Change detection data

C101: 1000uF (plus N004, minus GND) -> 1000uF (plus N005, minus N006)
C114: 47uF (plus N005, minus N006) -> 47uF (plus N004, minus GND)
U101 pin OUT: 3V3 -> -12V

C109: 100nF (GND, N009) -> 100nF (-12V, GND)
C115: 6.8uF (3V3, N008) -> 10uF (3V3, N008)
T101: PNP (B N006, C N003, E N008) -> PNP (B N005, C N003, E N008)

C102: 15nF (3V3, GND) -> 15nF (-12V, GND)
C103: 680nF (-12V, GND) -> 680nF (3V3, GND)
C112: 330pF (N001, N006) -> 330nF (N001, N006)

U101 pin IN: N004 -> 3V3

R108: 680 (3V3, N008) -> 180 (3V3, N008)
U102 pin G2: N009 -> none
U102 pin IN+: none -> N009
* * *
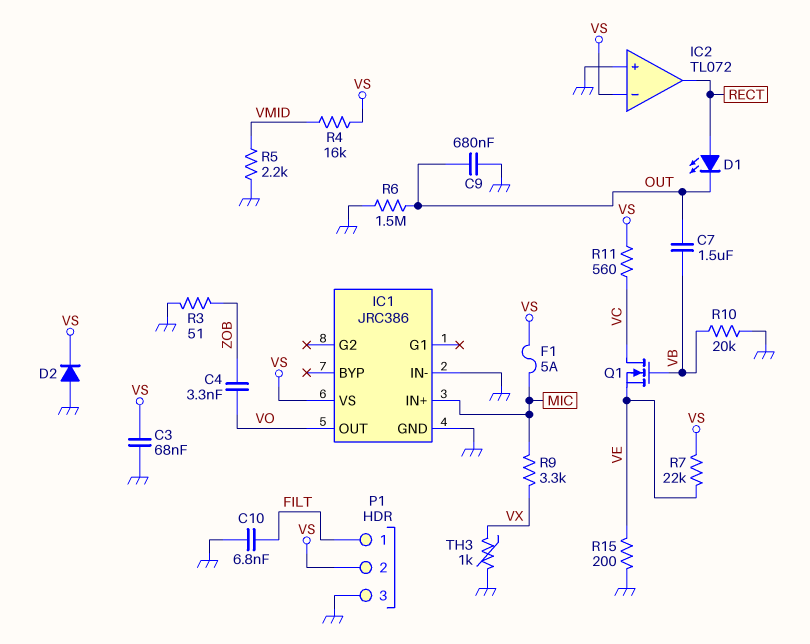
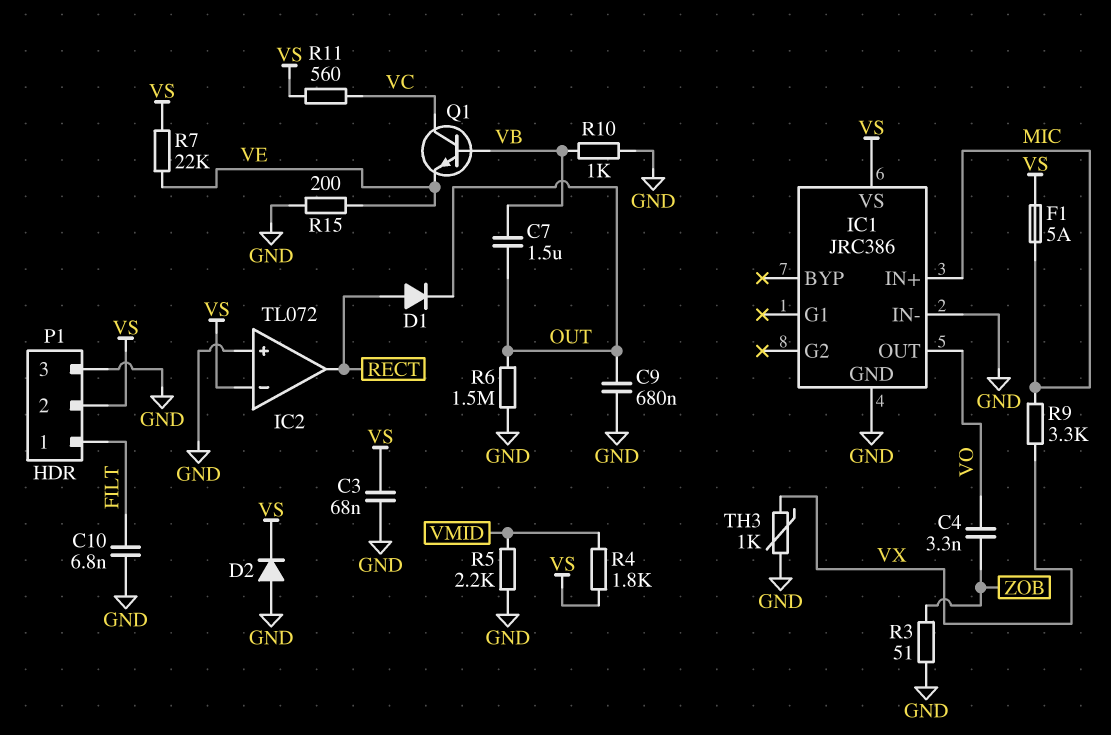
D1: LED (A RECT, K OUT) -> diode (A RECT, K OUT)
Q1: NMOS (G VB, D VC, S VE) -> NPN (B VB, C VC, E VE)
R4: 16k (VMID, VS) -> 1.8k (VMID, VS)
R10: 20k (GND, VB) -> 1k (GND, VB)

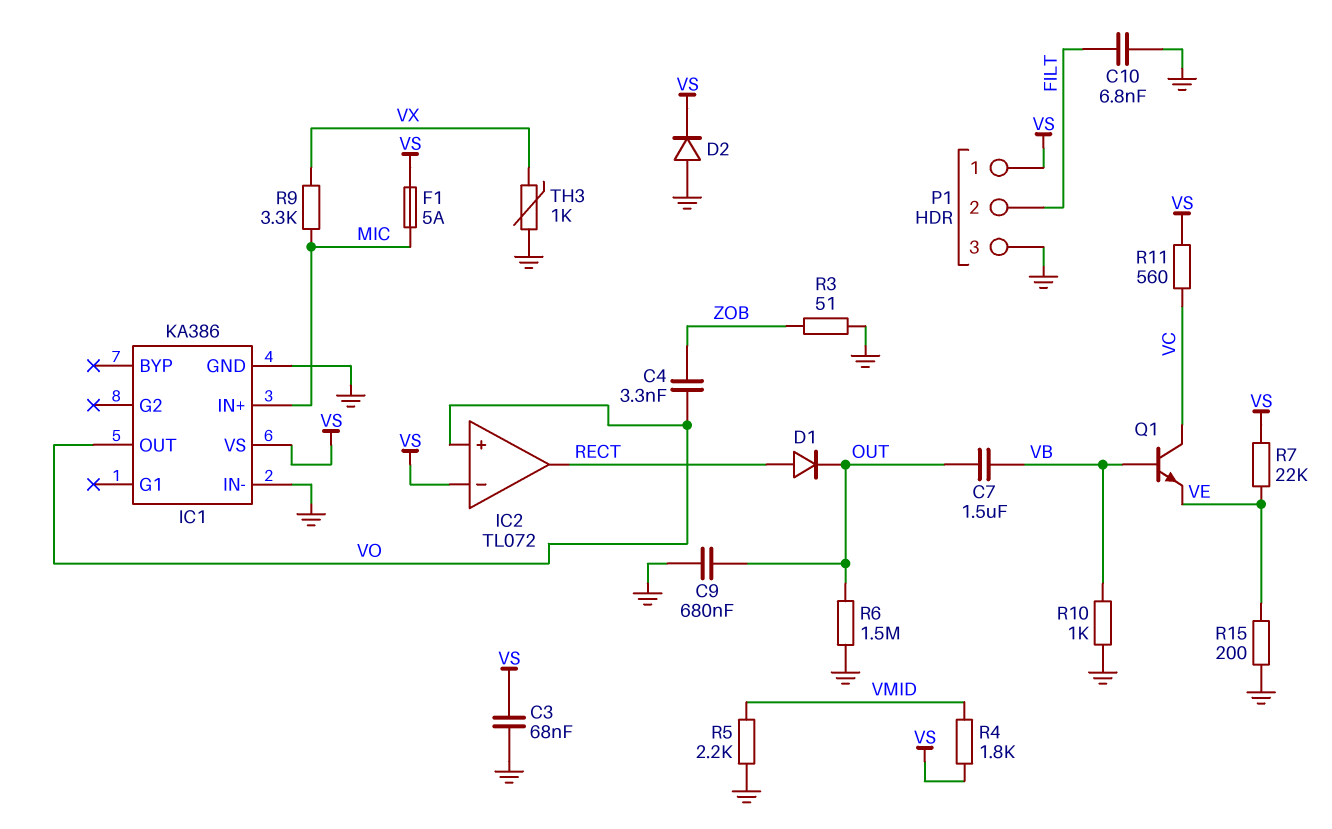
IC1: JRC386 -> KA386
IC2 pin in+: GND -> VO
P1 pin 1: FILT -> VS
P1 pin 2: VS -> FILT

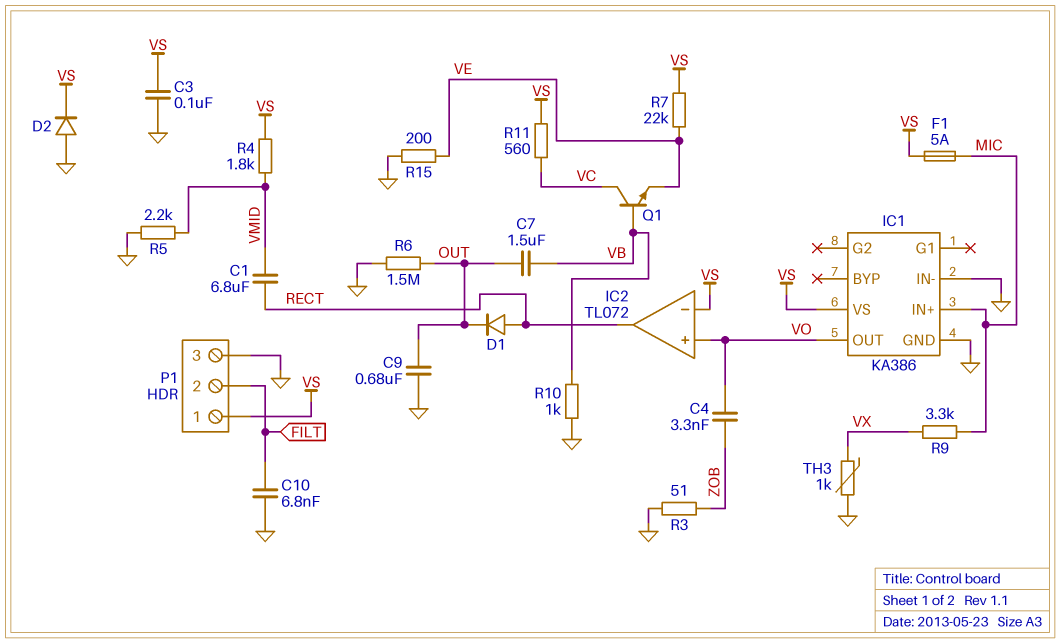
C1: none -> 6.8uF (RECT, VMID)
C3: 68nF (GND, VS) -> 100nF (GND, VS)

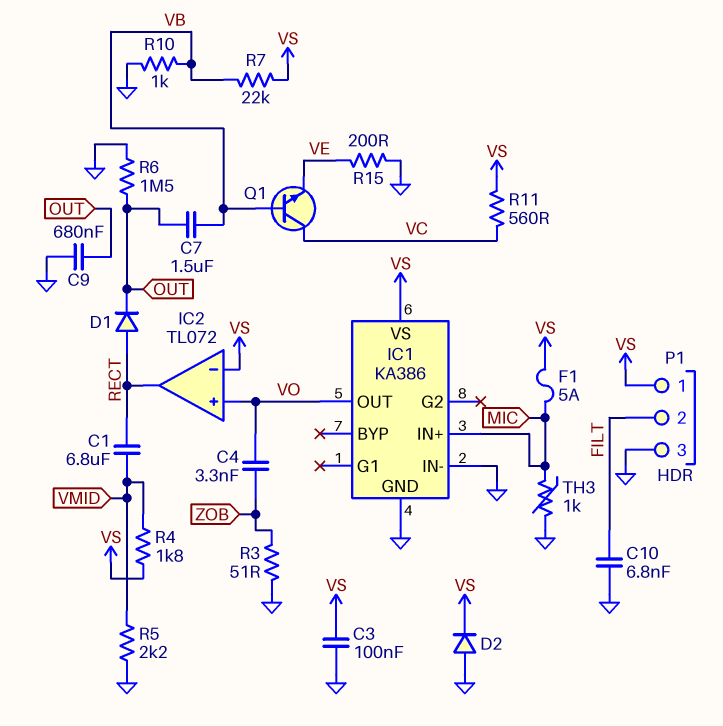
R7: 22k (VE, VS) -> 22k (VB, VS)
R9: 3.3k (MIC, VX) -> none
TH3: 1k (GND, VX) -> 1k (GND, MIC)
--
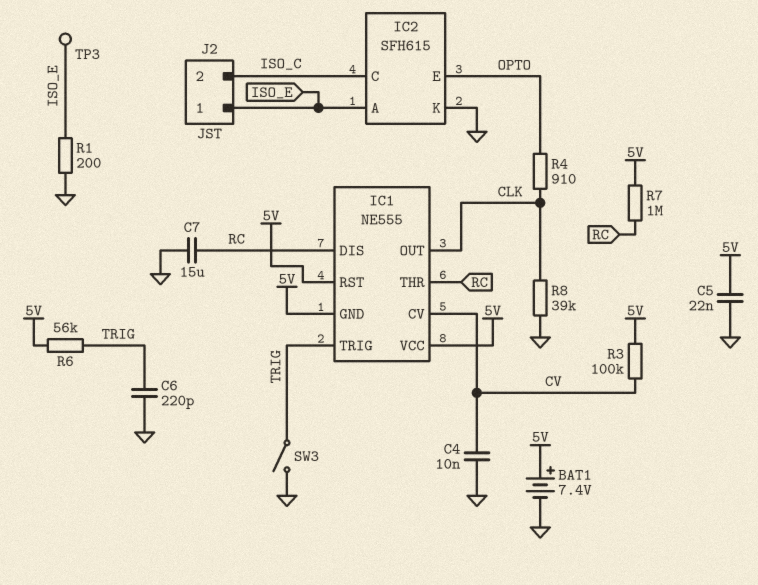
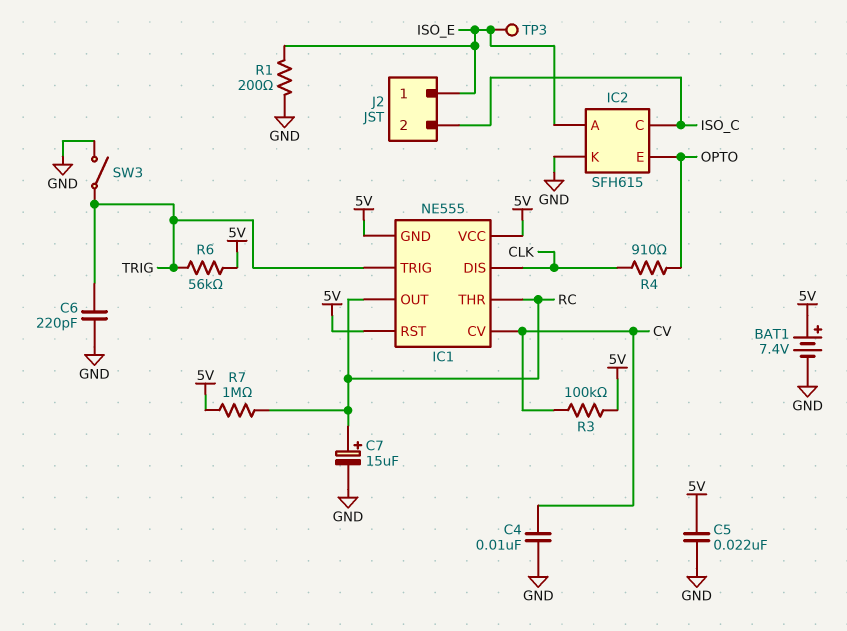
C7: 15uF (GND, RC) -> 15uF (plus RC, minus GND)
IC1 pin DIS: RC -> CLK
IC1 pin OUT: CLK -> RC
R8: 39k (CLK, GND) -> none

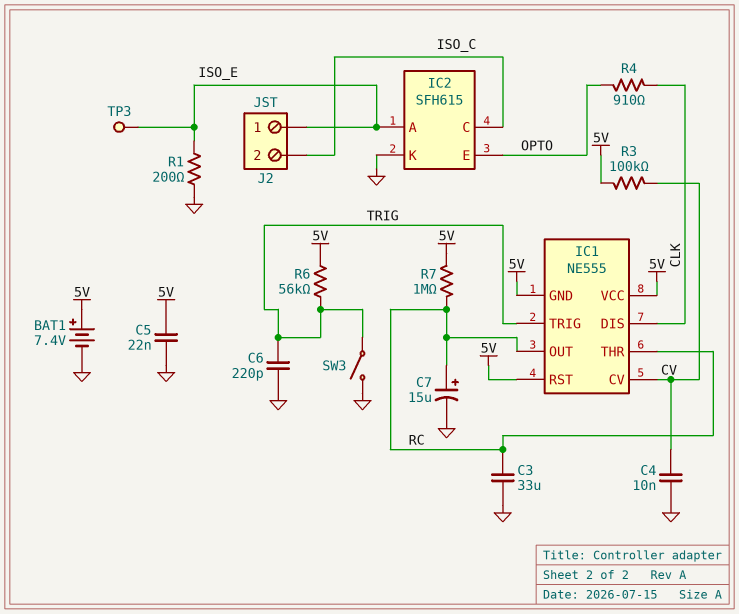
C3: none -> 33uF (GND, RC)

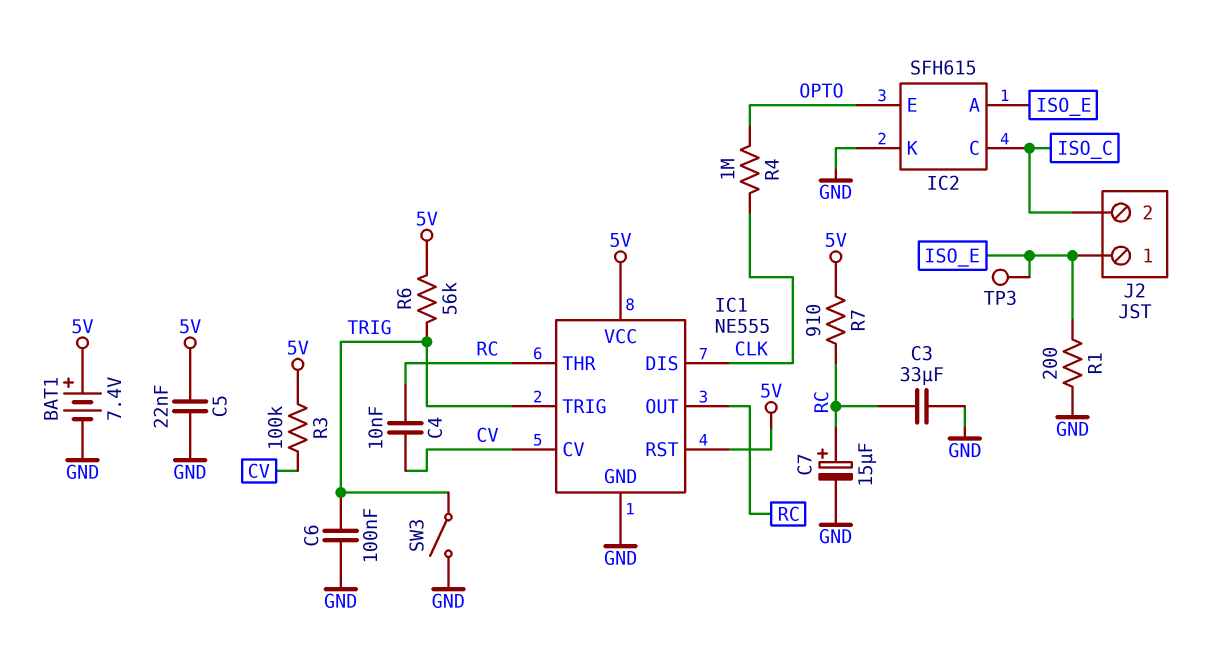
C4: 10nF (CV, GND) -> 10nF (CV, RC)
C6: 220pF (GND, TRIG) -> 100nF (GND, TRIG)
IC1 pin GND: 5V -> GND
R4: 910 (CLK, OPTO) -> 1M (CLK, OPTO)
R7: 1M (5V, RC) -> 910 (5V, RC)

§ Task to carry out
Take every line above carrying "RECT" and return it.

§ Answer to this task
D1: LED (A RECT, K OUT) -> diode (A RECT, K OUT)
C1: none -> 6.8uF (RECT, VMID)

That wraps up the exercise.